→ **Data**:
-- Opening Marker --

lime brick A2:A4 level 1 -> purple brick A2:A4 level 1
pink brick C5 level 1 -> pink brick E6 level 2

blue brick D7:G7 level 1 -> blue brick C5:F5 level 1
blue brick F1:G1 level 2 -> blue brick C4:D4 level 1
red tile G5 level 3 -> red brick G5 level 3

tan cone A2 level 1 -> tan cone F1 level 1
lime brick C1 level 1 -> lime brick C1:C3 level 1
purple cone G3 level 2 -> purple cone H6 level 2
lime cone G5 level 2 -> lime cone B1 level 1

-- Closing Marker --
-- Opening Marker --

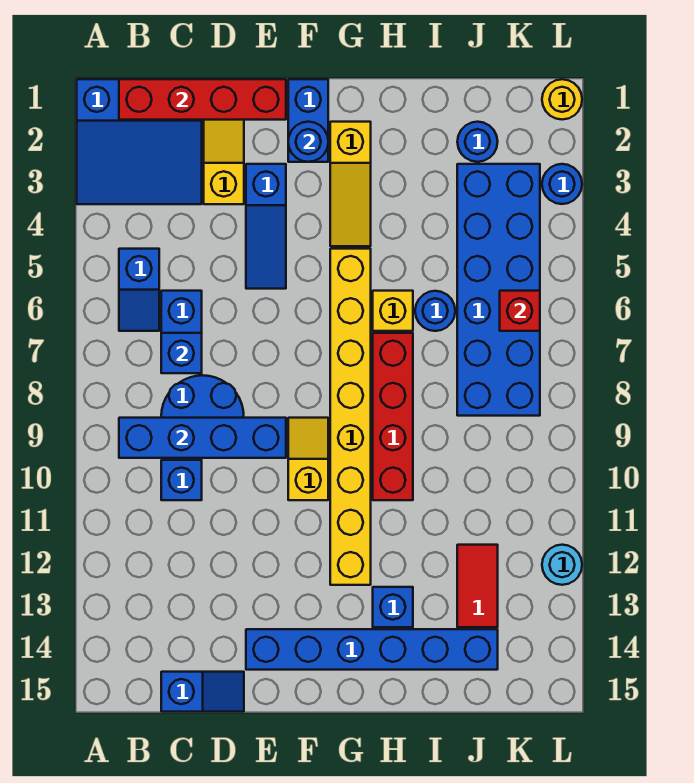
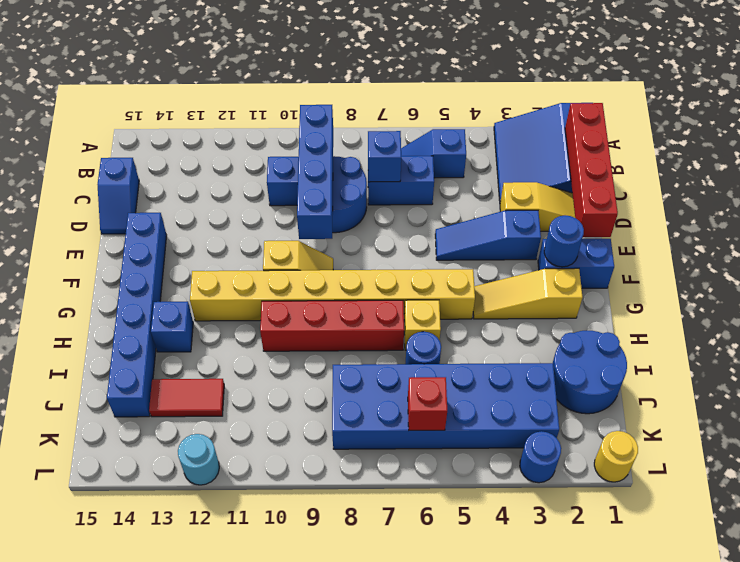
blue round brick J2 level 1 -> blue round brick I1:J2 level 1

-- Closing Marker --

Send back an exact copy of only the lines from the line with "tan cone A2 level 1 -> tan cone F1 level 1" up to and including the line with "lime cone G5 level 2 -> lime cone B1 level 1" in the data above.

tan cone A2 level 1 -> tan cone F1 level 1
lime brick C1 level 1 -> lime brick C1:C3 level 1
purple cone G3 level 2 -> purple cone H6 level 2
lime cone G5 level 2 -> lime cone B1 level 1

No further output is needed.